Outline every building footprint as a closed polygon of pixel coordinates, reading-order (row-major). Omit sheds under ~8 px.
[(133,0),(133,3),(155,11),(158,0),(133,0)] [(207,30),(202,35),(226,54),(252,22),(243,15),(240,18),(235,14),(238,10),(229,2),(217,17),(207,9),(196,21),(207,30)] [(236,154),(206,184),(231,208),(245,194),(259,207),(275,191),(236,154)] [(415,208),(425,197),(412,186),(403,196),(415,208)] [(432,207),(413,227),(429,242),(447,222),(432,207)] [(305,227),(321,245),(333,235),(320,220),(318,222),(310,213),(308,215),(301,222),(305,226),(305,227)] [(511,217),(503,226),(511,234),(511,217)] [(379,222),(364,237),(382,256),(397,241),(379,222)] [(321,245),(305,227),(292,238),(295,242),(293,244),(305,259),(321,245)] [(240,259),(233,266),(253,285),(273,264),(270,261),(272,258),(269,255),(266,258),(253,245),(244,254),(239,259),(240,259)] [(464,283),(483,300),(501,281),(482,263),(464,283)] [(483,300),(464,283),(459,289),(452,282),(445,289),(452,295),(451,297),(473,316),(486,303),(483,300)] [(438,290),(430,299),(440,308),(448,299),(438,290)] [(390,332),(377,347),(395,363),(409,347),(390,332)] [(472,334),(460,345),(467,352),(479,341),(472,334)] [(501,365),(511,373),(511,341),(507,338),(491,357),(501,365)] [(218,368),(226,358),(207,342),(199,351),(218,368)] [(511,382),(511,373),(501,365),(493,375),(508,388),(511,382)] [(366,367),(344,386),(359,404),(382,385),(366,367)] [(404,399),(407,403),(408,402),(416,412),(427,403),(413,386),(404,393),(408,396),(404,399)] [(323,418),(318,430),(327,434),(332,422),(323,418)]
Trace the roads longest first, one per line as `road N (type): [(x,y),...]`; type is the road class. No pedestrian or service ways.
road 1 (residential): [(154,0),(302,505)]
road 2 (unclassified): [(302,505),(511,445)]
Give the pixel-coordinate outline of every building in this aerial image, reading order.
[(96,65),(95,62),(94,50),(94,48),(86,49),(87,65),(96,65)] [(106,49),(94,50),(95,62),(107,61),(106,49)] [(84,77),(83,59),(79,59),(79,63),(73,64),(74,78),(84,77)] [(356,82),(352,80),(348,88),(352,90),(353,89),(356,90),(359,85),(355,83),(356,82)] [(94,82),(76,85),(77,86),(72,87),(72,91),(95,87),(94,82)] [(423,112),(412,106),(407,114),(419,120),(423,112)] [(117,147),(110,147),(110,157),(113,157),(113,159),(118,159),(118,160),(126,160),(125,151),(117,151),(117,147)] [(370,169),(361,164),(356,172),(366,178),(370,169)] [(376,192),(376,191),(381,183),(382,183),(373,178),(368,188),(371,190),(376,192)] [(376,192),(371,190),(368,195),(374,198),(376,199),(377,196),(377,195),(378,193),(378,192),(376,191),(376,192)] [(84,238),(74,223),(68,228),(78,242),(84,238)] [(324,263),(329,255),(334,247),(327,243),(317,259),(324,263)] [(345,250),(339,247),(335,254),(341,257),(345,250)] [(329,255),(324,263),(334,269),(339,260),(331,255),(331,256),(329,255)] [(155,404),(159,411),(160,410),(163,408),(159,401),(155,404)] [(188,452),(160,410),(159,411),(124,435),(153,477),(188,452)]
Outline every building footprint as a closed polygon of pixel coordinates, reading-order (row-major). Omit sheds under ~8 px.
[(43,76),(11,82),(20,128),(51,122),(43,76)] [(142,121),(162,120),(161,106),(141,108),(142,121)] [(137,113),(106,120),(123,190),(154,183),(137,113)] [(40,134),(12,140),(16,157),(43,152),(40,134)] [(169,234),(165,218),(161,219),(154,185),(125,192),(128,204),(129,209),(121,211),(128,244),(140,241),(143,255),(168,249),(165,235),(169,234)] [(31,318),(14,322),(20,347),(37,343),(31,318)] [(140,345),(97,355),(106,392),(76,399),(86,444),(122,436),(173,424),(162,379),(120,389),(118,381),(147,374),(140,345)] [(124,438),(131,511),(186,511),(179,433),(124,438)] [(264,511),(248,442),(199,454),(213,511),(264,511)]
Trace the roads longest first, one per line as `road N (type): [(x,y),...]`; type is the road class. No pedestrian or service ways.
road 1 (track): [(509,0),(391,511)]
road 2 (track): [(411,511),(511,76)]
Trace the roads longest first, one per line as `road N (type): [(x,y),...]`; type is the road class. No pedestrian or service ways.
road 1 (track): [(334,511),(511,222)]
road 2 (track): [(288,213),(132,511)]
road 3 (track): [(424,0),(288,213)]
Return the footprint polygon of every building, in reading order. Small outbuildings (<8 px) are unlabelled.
- - -
> [Exercise goal]: Reproduce the material verbatim, beginning with its first line and continuing through the line that contains "road 2 (unclassified): [(302,505),(511,445)]", with that line included.

> [Answer to the problem]:
Outline every building footprint as a closed polygon of pixel coordinates, reading-order (row-major). Omit sheds under ~8 px.
[(133,0),(133,3),(155,11),(158,0),(133,0)] [(207,30),(202,35),(226,54),(252,22),(243,15),(240,18),(235,14),(238,10),(229,2),(217,17),(207,9),(196,21),(207,30)] [(236,154),(206,184),(231,208),(245,194),(259,207),(275,191),(236,154)] [(415,208),(425,197),(412,186),(403,196),(415,208)] [(432,207),(413,227),(429,242),(447,222),(432,207)] [(305,227),(321,245),(333,235),(320,220),(318,222),(310,213),(308,215),(301,222),(305,226),(305,227)] [(511,217),(503,226),(511,234),(511,217)] [(379,222),(364,237),(382,256),(397,241),(379,222)] [(321,245),(305,227),(292,238),(295,242),(293,244),(305,259),(321,245)] [(240,259),(233,266),(253,285),(273,264),(270,261),(272,258),(269,255),(266,258),(253,245),(244,254),(239,259),(240,259)] [(464,283),(483,300),(501,281),(482,263),(464,283)] [(483,300),(464,283),(459,289),(452,282),(445,289),(452,295),(451,297),(473,316),(486,303),(483,300)] [(438,290),(430,299),(440,308),(448,299),(438,290)] [(390,332),(377,347),(395,363),(409,347),(390,332)] [(472,334),(460,345),(467,352),(479,341),(472,334)] [(501,365),(511,373),(511,341),(507,338),(491,357),(501,365)] [(218,368),(226,358),(207,342),(199,351),(218,368)] [(511,382),(511,373),(501,365),(493,375),(508,388),(511,382)] [(366,367),(344,386),(359,404),(382,385),(366,367)] [(404,399),(407,403),(408,402),(416,412),(427,403),(413,386),(404,393),(408,396),(404,399)] [(323,418),(318,430),(327,434),(332,422),(323,418)]
Trace the roads longest first, one per line as `road N (type): [(x,y),...]`; type is the road class. No pedestrian or service ways.
road 1 (residential): [(154,0),(302,505)]
road 2 (unclassified): [(302,505),(511,445)]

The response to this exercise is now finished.